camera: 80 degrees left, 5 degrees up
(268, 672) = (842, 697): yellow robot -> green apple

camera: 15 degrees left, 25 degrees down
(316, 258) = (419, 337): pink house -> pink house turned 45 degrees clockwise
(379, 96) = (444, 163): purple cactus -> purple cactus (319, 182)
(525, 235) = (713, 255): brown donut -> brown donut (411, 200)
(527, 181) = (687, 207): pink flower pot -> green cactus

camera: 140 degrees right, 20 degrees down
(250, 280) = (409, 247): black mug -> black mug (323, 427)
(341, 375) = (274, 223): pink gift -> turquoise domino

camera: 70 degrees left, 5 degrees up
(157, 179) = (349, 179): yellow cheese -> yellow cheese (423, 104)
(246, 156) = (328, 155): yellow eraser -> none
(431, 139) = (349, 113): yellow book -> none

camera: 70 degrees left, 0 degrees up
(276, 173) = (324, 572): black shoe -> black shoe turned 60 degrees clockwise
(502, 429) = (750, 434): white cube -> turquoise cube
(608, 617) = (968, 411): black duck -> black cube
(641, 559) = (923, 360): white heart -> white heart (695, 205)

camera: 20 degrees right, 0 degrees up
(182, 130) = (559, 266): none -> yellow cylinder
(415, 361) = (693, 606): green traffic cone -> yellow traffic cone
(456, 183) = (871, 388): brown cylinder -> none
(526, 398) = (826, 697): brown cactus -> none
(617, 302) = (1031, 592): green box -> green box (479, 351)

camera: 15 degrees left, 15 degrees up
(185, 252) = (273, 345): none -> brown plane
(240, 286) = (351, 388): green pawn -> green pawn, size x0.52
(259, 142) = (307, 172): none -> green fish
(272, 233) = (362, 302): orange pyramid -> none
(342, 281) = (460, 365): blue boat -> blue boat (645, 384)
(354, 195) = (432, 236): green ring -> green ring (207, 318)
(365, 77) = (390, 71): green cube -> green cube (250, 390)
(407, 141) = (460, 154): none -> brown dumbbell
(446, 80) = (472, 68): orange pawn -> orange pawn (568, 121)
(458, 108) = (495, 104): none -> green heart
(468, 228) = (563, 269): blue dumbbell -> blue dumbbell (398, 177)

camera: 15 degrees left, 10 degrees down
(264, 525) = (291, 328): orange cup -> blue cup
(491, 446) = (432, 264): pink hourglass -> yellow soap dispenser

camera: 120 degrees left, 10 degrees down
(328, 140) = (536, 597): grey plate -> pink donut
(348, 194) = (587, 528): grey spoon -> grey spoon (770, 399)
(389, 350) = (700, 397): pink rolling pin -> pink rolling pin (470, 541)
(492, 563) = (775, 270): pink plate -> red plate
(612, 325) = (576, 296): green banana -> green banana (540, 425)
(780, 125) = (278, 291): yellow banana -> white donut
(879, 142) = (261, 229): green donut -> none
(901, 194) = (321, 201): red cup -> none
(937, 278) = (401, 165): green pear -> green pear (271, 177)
━━━━━━━━━━━━━━━━━━━━
-- Exercise description --
From the listing above, copy all lines holding the word "pawn".

-- Response box --
(240, 286) = (351, 388): green pawn -> green pawn, size x0.52
(446, 80) = (472, 68): orange pawn -> orange pawn (568, 121)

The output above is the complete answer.